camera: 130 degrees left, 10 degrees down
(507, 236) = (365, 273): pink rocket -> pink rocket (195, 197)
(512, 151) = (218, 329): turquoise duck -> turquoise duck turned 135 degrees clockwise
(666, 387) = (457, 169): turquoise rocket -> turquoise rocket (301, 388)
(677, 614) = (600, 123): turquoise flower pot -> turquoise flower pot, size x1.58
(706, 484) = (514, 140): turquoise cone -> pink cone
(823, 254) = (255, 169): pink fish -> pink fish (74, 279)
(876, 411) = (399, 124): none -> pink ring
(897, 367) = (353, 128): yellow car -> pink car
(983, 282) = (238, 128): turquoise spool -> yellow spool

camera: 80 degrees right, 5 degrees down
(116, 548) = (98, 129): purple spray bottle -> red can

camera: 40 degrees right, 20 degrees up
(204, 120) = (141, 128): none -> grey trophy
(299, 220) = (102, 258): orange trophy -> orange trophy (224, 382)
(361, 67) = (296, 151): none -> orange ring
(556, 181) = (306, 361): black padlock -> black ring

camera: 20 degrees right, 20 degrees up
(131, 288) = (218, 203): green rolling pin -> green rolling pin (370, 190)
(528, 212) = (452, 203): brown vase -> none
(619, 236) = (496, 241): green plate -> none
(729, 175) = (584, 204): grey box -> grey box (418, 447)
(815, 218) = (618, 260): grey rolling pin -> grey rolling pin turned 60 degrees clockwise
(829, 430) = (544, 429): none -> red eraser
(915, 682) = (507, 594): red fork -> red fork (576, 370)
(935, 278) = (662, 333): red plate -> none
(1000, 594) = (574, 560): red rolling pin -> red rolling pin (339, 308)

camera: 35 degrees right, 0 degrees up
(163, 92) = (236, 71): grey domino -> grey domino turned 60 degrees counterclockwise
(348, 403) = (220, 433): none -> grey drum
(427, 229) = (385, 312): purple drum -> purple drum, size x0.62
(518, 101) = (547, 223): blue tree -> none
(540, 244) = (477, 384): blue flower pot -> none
★ ★ ★ ★ ★ ★ ★
- _Assignment_
Your reply should match the data above exactly, line for line.

- _Problem solution_
camera: 130 degrees left, 10 degrees down
(507, 236) = (365, 273): pink rocket -> pink rocket (195, 197)
(512, 151) = (218, 329): turquoise duck -> turquoise duck turned 135 degrees clockwise
(666, 387) = (457, 169): turquoise rocket -> turquoise rocket (301, 388)
(677, 614) = (600, 123): turquoise flower pot -> turquoise flower pot, size x1.58
(706, 484) = (514, 140): turquoise cone -> pink cone
(823, 254) = (255, 169): pink fish -> pink fish (74, 279)
(876, 411) = (399, 124): none -> pink ring
(897, 367) = (353, 128): yellow car -> pink car
(983, 282) = (238, 128): turquoise spool -> yellow spool

camera: 80 degrees right, 5 degrees down
(116, 548) = (98, 129): purple spray bottle -> red can

camera: 40 degrees right, 20 degrees up
(204, 120) = (141, 128): none -> grey trophy
(299, 220) = (102, 258): orange trophy -> orange trophy (224, 382)
(361, 67) = (296, 151): none -> orange ring
(556, 181) = (306, 361): black padlock -> black ring

camera: 20 degrees right, 20 degrees up
(131, 288) = (218, 203): green rolling pin -> green rolling pin (370, 190)
(528, 212) = (452, 203): brown vase -> none
(619, 236) = (496, 241): green plate -> none
(729, 175) = (584, 204): grey box -> grey box (418, 447)
(815, 218) = (618, 260): grey rolling pin -> grey rolling pin turned 60 degrees clockwise
(829, 430) = (544, 429): none -> red eraser
(915, 682) = (507, 594): red fork -> red fork (576, 370)
(935, 278) = (662, 333): red plate -> none
(1000, 594) = (574, 560): red rolling pin -> red rolling pin (339, 308)

camera: 35 degrees right, 0 degrees up
(163, 92) = (236, 71): grey domino -> grey domino turned 60 degrees counterclockwise
(348, 403) = (220, 433): none -> grey drum
(427, 229) = (385, 312): purple drum -> purple drum, size x0.62
(518, 101) = (547, 223): blue tree -> none
(540, 244) = (477, 384): blue flower pot -> none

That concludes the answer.